◆ **Work item**
Type the records out again in full, exactly.

..............................

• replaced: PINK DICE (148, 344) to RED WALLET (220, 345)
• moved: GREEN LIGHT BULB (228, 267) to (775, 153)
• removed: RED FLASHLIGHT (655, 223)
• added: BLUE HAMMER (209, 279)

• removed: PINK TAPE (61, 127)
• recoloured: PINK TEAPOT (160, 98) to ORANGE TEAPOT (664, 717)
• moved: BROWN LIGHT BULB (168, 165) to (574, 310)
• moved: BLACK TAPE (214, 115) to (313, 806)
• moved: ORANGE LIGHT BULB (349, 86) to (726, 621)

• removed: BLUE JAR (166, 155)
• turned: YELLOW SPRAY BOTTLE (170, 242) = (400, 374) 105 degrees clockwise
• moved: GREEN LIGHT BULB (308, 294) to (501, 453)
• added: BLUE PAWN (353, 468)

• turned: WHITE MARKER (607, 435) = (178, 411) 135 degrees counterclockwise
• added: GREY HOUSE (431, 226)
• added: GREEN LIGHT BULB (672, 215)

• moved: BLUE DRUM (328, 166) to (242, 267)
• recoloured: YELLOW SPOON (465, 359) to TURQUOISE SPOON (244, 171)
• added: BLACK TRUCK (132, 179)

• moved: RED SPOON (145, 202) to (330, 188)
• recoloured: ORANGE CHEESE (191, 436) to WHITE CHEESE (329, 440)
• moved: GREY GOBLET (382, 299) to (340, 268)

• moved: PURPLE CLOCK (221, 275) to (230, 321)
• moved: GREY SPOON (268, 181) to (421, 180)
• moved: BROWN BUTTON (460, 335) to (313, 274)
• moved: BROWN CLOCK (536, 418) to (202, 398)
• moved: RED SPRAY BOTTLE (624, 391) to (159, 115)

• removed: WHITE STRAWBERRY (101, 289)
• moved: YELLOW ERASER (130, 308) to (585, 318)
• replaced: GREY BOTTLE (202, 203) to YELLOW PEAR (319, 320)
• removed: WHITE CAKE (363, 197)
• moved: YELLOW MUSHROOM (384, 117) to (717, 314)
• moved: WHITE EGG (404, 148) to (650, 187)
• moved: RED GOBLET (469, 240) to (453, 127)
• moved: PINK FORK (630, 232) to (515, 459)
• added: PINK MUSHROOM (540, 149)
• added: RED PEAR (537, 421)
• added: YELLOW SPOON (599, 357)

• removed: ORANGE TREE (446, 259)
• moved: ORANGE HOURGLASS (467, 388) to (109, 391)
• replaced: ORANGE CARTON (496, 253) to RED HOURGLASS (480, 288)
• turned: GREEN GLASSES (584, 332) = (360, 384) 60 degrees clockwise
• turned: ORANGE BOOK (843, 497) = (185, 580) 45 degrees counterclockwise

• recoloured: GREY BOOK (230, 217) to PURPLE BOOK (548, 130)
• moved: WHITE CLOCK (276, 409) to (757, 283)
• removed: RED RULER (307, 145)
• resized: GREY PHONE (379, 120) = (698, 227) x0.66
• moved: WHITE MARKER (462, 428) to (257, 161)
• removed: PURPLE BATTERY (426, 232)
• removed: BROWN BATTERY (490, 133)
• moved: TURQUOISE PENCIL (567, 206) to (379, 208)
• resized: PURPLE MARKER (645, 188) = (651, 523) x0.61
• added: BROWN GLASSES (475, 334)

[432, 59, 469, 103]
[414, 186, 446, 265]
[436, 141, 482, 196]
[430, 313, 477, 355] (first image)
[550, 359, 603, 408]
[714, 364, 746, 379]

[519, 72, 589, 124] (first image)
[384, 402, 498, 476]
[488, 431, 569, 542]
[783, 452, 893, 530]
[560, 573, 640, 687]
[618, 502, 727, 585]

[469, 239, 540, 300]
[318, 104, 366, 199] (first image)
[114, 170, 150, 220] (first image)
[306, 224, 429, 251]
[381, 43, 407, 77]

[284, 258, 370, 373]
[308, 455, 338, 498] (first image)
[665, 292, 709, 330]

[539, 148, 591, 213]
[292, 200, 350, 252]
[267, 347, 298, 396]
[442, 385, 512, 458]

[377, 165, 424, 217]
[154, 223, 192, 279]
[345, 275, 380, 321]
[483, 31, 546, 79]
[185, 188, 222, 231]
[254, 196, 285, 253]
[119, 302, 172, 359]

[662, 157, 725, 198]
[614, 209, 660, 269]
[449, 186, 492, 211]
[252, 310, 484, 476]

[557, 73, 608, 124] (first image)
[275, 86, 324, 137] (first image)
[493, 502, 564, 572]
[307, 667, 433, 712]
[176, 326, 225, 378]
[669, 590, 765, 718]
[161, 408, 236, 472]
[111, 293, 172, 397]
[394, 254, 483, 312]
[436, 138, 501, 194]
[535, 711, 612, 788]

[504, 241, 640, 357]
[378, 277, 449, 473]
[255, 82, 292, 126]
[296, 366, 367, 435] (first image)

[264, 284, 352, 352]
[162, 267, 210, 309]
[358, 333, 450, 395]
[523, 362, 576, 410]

..............................

◆ **Exercise output**
• replaced: PINK DICE (148, 344) to RED WALLET (220, 345)
• moved: GREEN LIGHT BULB (228, 267) to (775, 153)
• removed: RED FLASHLIGHT (655, 223)
• added: BLUE HAMMER (209, 279)

• removed: PINK TAPE (61, 127)
• recoloured: PINK TEAPOT (160, 98) to ORANGE TEAPOT (664, 717)
• moved: BROWN LIGHT BULB (168, 165) to (574, 310)
• moved: BLACK TAPE (214, 115) to (313, 806)
• moved: ORANGE LIGHT BULB (349, 86) to (726, 621)

• removed: BLUE JAR (166, 155)
• turned: YELLOW SPRAY BOTTLE (170, 242) = (400, 374) 105 degrees clockwise
• moved: GREEN LIGHT BULB (308, 294) to (501, 453)
• added: BLUE PAWN (353, 468)

• turned: WHITE MARKER (607, 435) = (178, 411) 135 degrees counterclockwise
• added: GREY HOUSE (431, 226)
• added: GREEN LIGHT BULB (672, 215)

• moved: BLUE DRUM (328, 166) to (242, 267)
• recoloured: YELLOW SPOON (465, 359) to TURQUOISE SPOON (244, 171)
• added: BLACK TRUCK (132, 179)

• moved: RED SPOON (145, 202) to (330, 188)
• recoloured: ORANGE CHEESE (191, 436) to WHITE CHEESE (329, 440)
• moved: GREY GOBLET (382, 299) to (340, 268)

• moved: PURPLE CLOCK (221, 275) to (230, 321)
• moved: GREY SPOON (268, 181) to (421, 180)
• moved: BROWN BUTTON (460, 335) to (313, 274)
• moved: BROWN CLOCK (536, 418) to (202, 398)
• moved: RED SPRAY BOTTLE (624, 391) to (159, 115)

• removed: WHITE STRAWBERRY (101, 289)
• moved: YELLOW ERASER (130, 308) to (585, 318)
• replaced: GREY BOTTLE (202, 203) to YELLOW PEAR (319, 320)
• removed: WHITE CAKE (363, 197)
• moved: YELLOW MUSHROOM (384, 117) to (717, 314)
• moved: WHITE EGG (404, 148) to (650, 187)
• moved: RED GOBLET (469, 240) to (453, 127)
• moved: PINK FORK (630, 232) to (515, 459)
• added: PINK MUSHROOM (540, 149)
• added: RED PEAR (537, 421)
• added: YELLOW SPOON (599, 357)

• removed: ORANGE TREE (446, 259)
• moved: ORANGE HOURGLASS (467, 388) to (109, 391)
• replaced: ORANGE CARTON (496, 253) to RED HOURGLASS (480, 288)
• turned: GREEN GLASSES (584, 332) = (360, 384) 60 degrees clockwise
• turned: ORANGE BOOK (843, 497) = (185, 580) 45 degrees counterclockwise

• recoloured: GREY BOOK (230, 217) to PURPLE BOOK (548, 130)
• moved: WHITE CLOCK (276, 409) to (757, 283)
• removed: RED RULER (307, 145)
• resized: GREY PHONE (379, 120) = (698, 227) x0.66
• moved: WHITE MARKER (462, 428) to (257, 161)
• removed: PURPLE BATTERY (426, 232)
• removed: BROWN BATTERY (490, 133)
• moved: TURQUOISE PENCIL (567, 206) to (379, 208)
• resized: PURPLE MARKER (645, 188) = (651, 523) x0.61
• added: BROWN GLASSES (475, 334)

[432, 59, 469, 103]
[414, 186, 446, 265]
[436, 141, 482, 196]
[430, 313, 477, 355] (first image)
[550, 359, 603, 408]
[714, 364, 746, 379]

[519, 72, 589, 124] (first image)
[384, 402, 498, 476]
[488, 431, 569, 542]
[783, 452, 893, 530]
[560, 573, 640, 687]
[618, 502, 727, 585]

[469, 239, 540, 300]
[318, 104, 366, 199] (first image)
[114, 170, 150, 220] (first image)
[306, 224, 429, 251]
[381, 43, 407, 77]

[284, 258, 370, 373]
[308, 455, 338, 498] (first image)
[665, 292, 709, 330]

[539, 148, 591, 213]
[292, 200, 350, 252]
[267, 347, 298, 396]
[442, 385, 512, 458]

[377, 165, 424, 217]
[154, 223, 192, 279]
[345, 275, 380, 321]
[483, 31, 546, 79]
[185, 188, 222, 231]
[254, 196, 285, 253]
[119, 302, 172, 359]

[662, 157, 725, 198]
[614, 209, 660, 269]
[449, 186, 492, 211]
[252, 310, 484, 476]

[557, 73, 608, 124] (first image)
[275, 86, 324, 137] (first image)
[493, 502, 564, 572]
[307, 667, 433, 712]
[176, 326, 225, 378]
[669, 590, 765, 718]
[161, 408, 236, 472]
[111, 293, 172, 397]
[394, 254, 483, 312]
[436, 138, 501, 194]
[535, 711, 612, 788]

[504, 241, 640, 357]
[378, 277, 449, 473]
[255, 82, 292, 126]
[296, 366, 367, 435] (first image)

[264, 284, 352, 352]
[162, 267, 210, 309]
[358, 333, 450, 395]
[523, 362, 576, 410]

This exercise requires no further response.